What the task requires:
Please state how many lines below include the word "pear"; the reply should be the number only.

Supplied data:
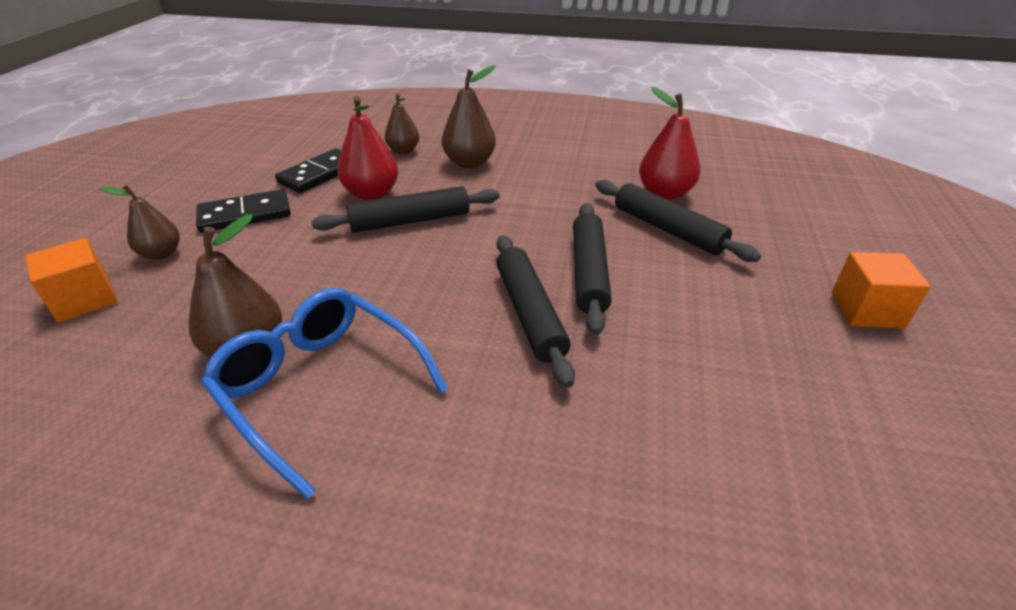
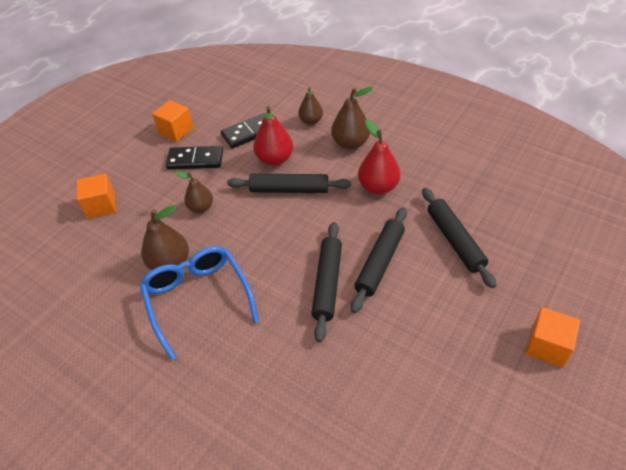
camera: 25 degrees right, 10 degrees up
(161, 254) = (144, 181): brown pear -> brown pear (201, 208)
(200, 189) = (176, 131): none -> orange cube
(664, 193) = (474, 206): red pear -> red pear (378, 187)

Answer section:
2